Supplied data:

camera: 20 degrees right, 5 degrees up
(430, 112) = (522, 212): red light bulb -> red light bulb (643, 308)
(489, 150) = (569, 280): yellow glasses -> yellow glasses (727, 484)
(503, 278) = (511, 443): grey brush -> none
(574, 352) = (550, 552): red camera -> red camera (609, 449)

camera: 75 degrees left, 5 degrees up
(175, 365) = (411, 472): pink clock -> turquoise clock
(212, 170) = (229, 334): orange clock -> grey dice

--

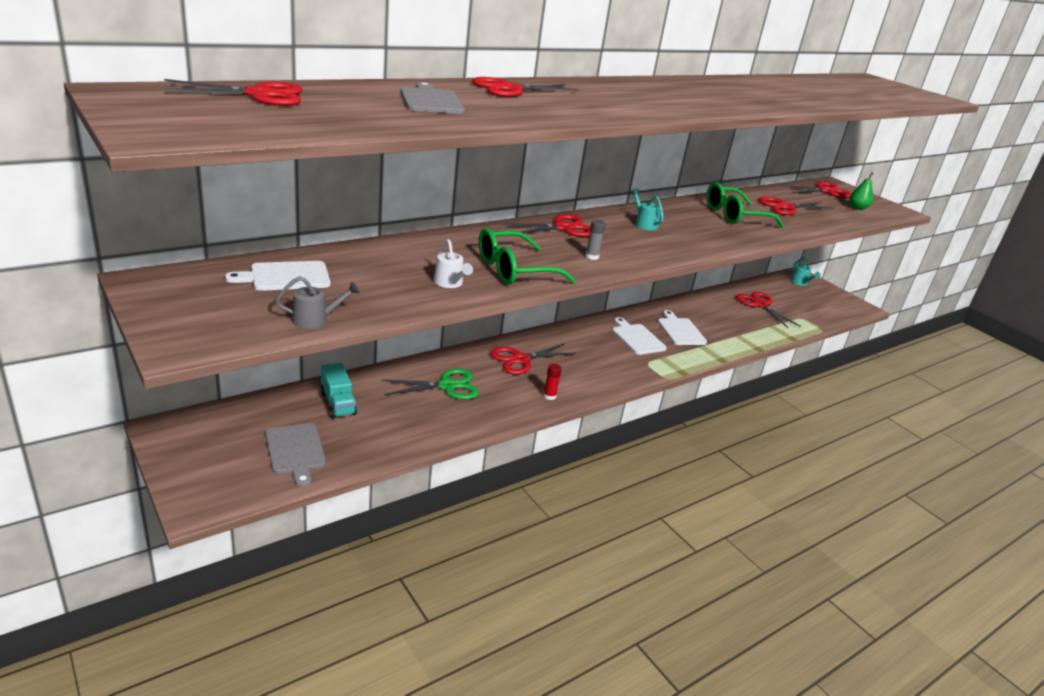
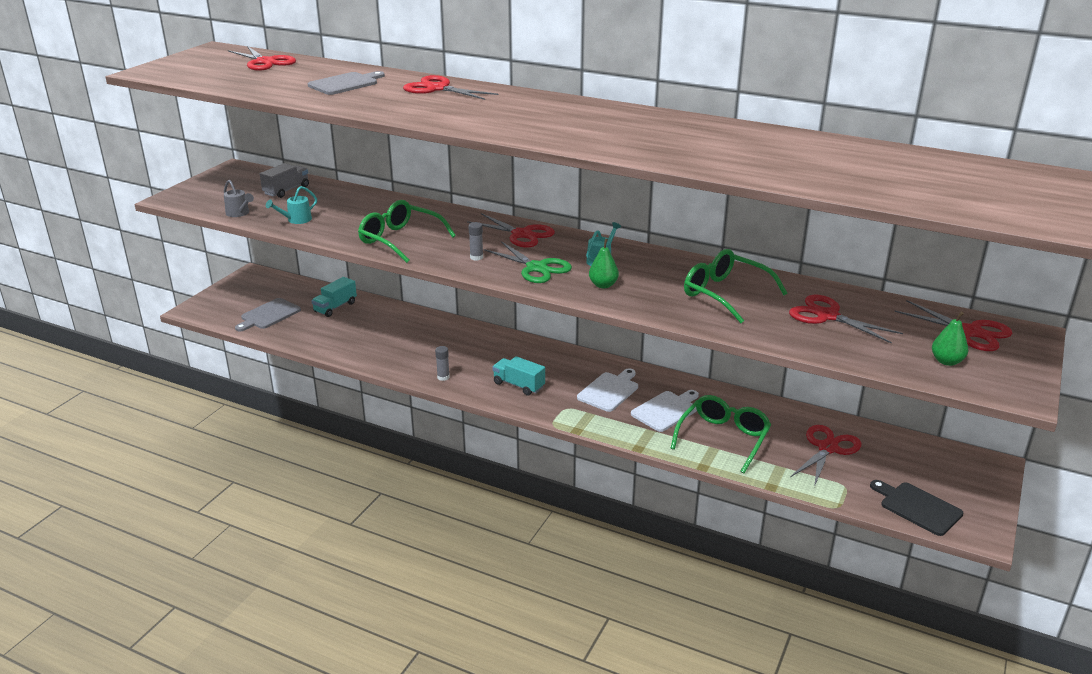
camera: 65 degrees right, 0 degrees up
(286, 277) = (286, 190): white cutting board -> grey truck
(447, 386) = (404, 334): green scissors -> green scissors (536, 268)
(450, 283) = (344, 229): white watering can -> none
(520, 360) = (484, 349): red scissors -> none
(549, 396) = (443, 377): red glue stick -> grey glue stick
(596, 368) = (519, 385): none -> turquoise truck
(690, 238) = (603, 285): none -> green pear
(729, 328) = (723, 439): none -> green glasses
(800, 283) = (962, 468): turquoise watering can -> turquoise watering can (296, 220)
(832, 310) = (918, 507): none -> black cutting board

---

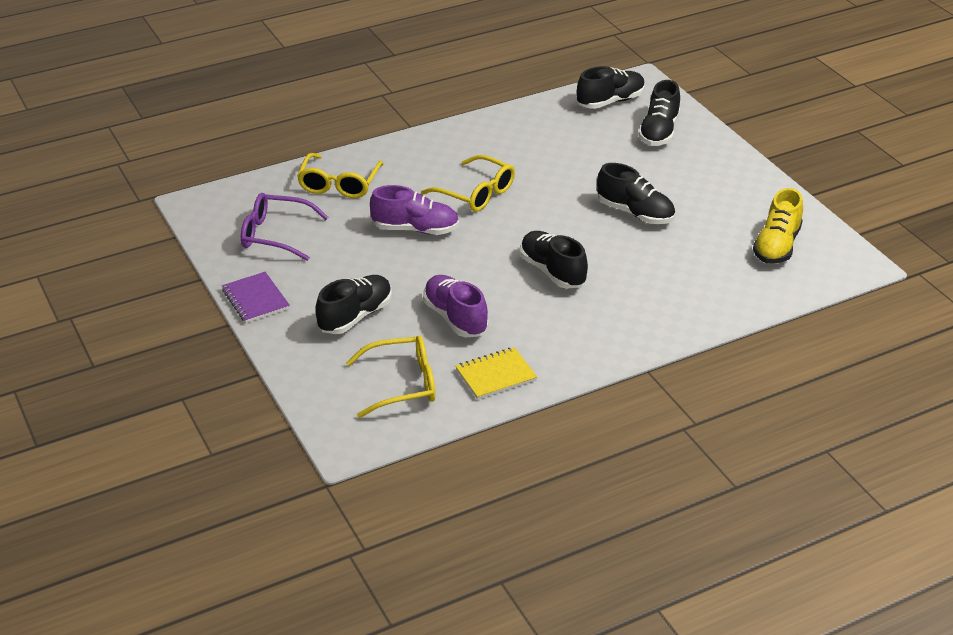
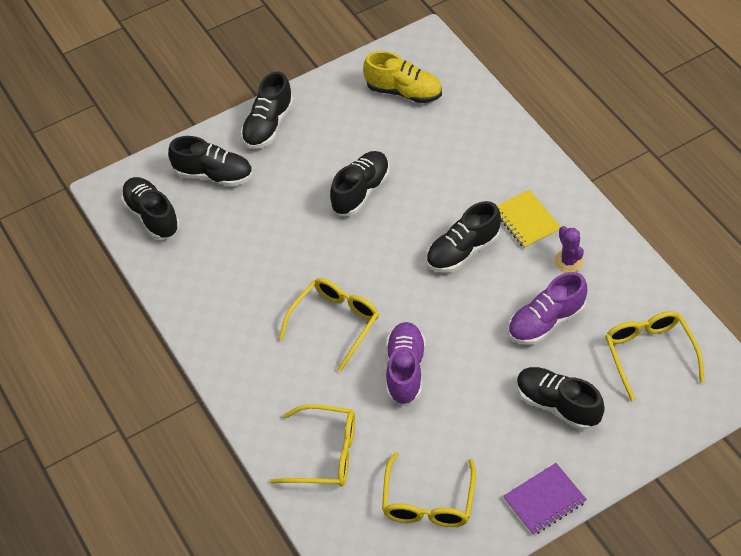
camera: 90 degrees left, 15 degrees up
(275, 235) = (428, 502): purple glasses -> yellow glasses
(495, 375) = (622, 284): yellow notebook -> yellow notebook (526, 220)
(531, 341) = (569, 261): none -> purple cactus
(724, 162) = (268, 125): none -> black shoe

Action item: The answer must be every line from the entries above that holds the string "scissors".

Result:
(447, 386) = (404, 334): green scissors -> green scissors (536, 268)
(520, 360) = (484, 349): red scissors -> none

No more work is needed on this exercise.